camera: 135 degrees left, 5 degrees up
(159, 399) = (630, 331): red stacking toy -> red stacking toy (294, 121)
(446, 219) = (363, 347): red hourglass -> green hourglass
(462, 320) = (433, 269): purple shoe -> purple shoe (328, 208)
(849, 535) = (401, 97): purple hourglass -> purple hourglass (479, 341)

__________

- What you need to do: Your output should be the lines from the one with "(446, 219) = (363, 347): red" through the last line of the entries above, copied exactly and nothing more.

- Response below:
(446, 219) = (363, 347): red hourglass -> green hourglass
(462, 320) = (433, 269): purple shoe -> purple shoe (328, 208)
(849, 535) = (401, 97): purple hourglass -> purple hourglass (479, 341)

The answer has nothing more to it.